*THE TASK*:
Without any pictures, retype exactly the lines that begin at the one holding "cyan square: (516, 279) -> (439, 272), moved" and end at the last line of the data below.

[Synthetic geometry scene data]

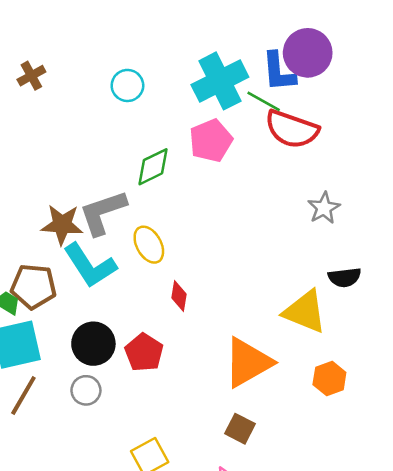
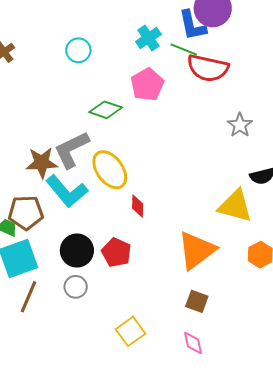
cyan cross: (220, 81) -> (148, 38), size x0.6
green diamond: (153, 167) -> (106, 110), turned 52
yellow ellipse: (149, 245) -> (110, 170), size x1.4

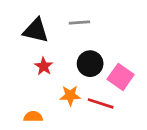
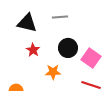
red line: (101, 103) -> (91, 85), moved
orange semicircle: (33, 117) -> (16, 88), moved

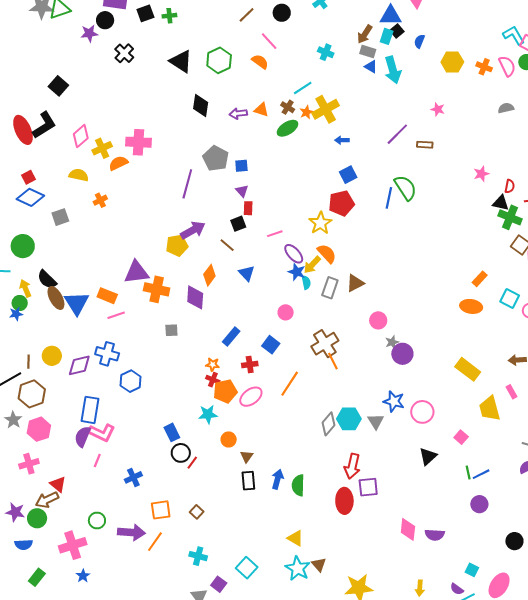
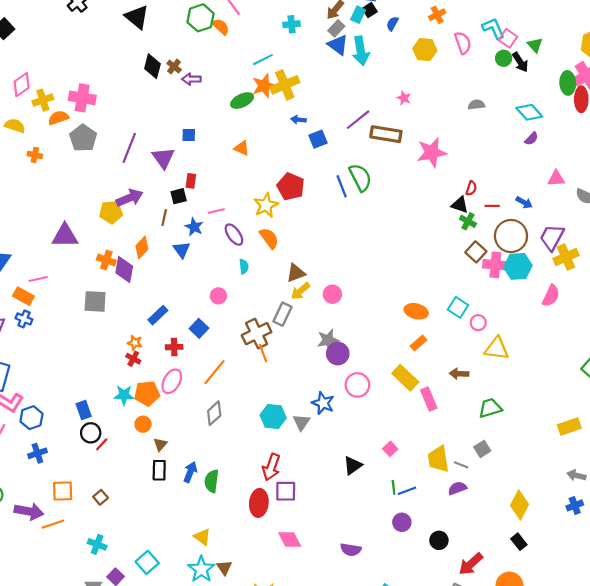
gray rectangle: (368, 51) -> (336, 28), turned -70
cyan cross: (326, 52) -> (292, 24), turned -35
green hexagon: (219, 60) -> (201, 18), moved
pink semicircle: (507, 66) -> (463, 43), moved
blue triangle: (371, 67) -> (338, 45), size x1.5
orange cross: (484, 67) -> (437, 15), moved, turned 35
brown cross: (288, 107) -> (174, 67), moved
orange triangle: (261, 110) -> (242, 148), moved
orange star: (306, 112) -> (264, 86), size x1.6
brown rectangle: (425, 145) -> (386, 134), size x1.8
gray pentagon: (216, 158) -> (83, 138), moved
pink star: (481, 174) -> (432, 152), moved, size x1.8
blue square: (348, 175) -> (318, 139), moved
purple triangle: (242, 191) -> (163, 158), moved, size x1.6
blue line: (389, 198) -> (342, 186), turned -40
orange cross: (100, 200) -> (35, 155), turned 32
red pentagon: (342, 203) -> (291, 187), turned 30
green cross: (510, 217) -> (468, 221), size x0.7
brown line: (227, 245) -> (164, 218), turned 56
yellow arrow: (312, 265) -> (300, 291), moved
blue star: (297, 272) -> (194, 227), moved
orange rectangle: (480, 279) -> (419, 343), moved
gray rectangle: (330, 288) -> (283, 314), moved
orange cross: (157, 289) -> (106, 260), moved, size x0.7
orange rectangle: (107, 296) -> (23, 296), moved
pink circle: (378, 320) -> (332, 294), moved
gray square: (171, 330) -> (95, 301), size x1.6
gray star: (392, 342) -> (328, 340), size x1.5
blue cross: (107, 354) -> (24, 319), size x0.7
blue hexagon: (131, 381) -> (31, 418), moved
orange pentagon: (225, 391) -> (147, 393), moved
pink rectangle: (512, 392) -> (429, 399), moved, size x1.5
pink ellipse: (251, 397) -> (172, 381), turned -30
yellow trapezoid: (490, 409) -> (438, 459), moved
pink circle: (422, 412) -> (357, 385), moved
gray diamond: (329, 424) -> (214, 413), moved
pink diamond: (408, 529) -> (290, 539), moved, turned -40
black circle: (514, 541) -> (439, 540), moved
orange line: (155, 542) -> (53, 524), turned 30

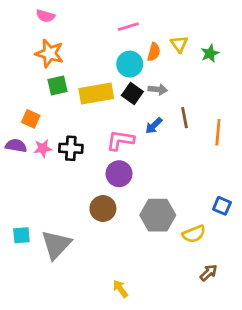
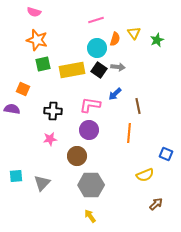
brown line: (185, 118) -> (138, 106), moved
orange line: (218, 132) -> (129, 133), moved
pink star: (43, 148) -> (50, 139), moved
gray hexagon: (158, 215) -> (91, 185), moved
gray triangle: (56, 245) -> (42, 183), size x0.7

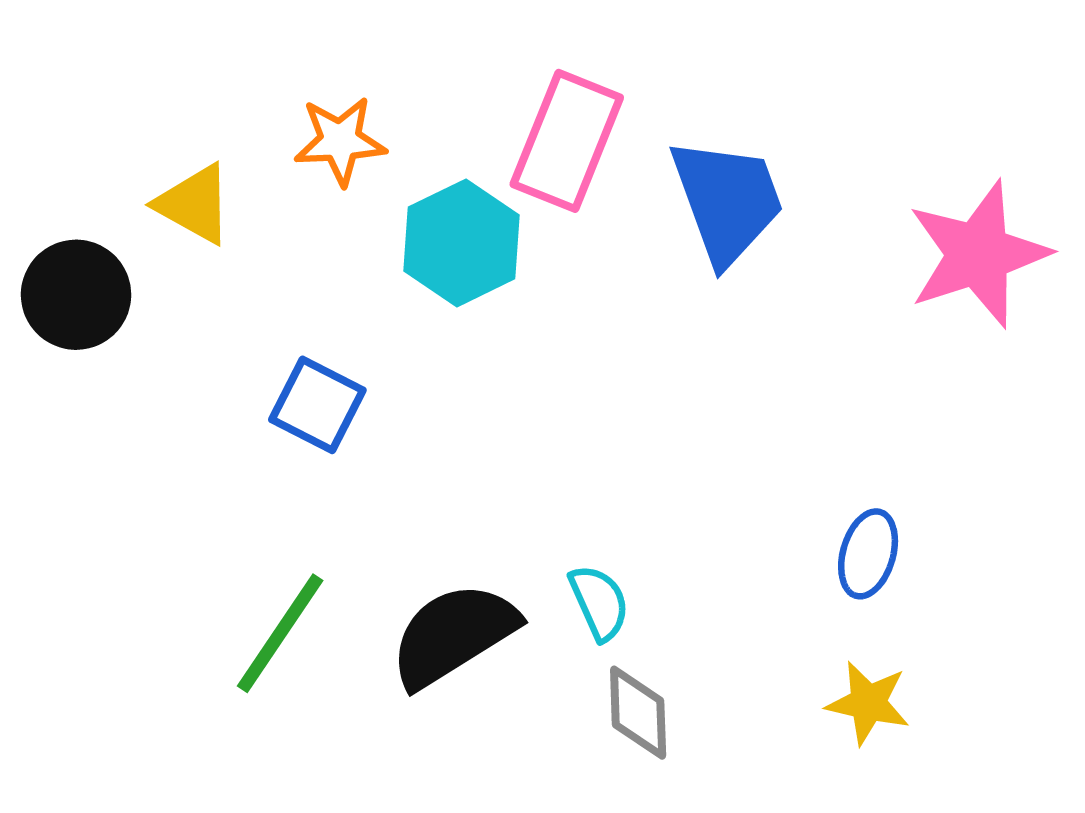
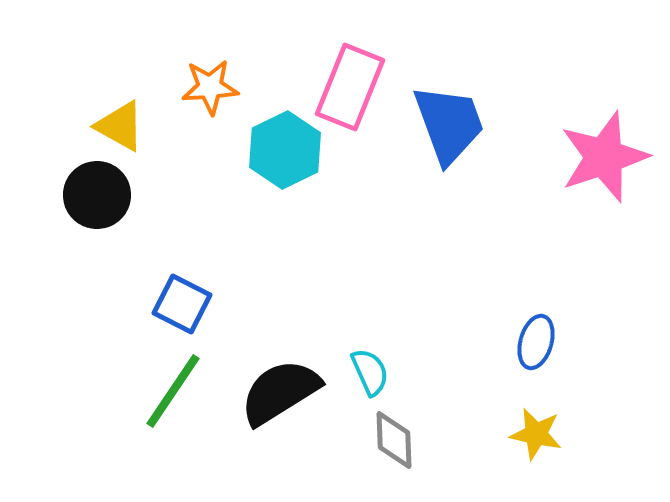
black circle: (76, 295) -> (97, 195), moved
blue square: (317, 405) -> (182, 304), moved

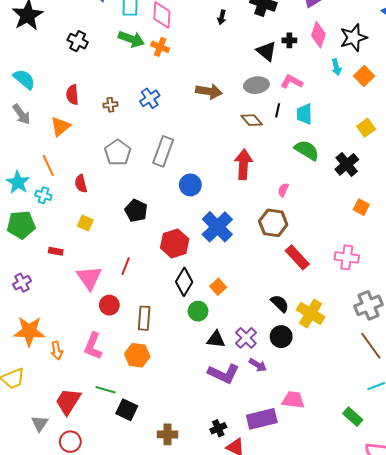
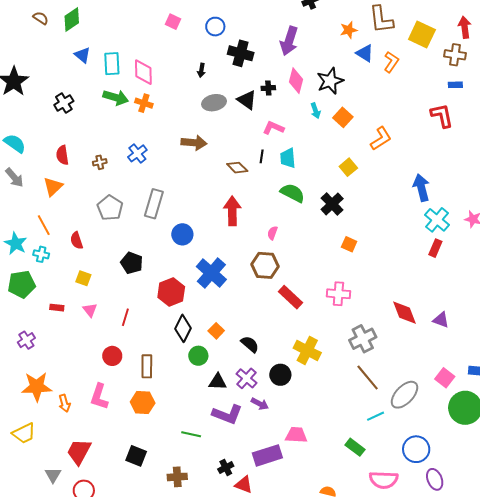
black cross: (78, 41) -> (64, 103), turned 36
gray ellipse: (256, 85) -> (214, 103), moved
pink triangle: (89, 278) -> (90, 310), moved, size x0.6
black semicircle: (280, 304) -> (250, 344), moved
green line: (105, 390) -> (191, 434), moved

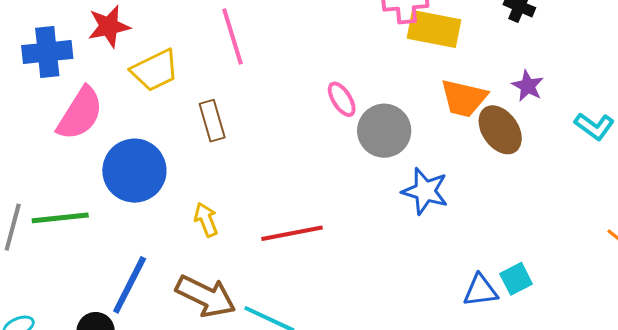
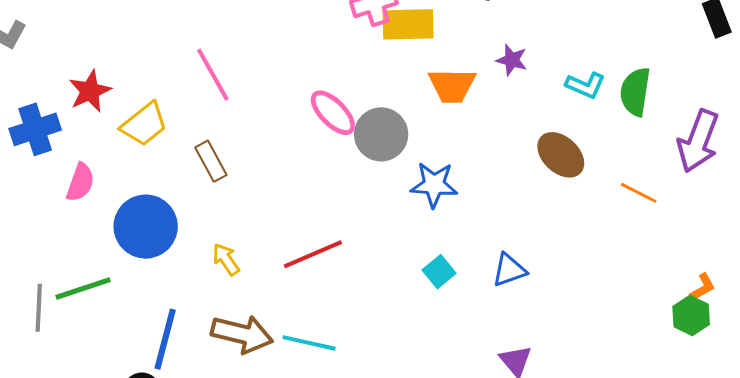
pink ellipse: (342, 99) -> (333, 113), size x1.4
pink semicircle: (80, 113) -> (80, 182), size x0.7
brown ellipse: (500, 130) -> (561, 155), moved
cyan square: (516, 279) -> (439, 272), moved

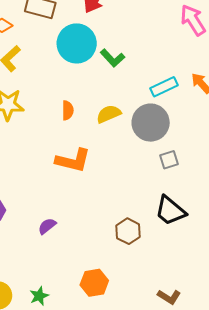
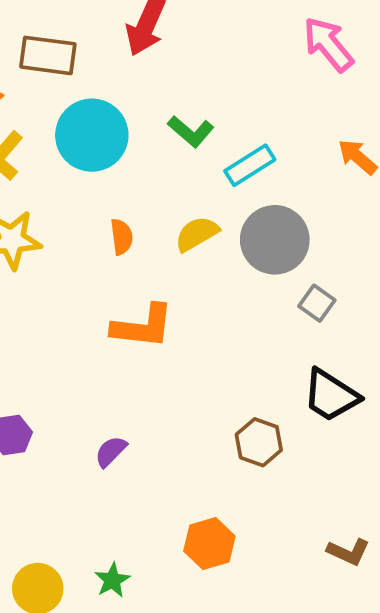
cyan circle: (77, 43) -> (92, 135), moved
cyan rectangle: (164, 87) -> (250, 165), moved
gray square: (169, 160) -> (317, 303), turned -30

*REPLY*:
cyan square: (516, 279) -> (439, 272), moved

cyan circle: (77, 43) -> (92, 135), moved
cyan rectangle: (164, 87) -> (250, 165), moved
gray square: (169, 160) -> (317, 303), turned -30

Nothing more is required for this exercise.